Records from a dataset
_ _ _

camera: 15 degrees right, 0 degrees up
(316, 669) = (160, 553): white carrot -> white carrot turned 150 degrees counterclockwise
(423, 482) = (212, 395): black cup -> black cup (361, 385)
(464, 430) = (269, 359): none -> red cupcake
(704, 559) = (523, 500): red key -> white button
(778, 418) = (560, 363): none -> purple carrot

_ _ _

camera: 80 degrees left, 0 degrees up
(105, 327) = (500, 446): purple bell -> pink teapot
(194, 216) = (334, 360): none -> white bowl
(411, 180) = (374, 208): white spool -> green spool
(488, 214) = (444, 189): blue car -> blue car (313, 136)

_ _ _

Work item: Reproduce the lines of the entries above from the one with "camera: 15 degrees right, 0 degrees up" to the one with "(778, 418) = (560, 363): none", both included, exactly and without any other line.

Answer space:
camera: 15 degrees right, 0 degrees up
(316, 669) = (160, 553): white carrot -> white carrot turned 150 degrees counterclockwise
(423, 482) = (212, 395): black cup -> black cup (361, 385)
(464, 430) = (269, 359): none -> red cupcake
(704, 559) = (523, 500): red key -> white button
(778, 418) = (560, 363): none -> purple carrot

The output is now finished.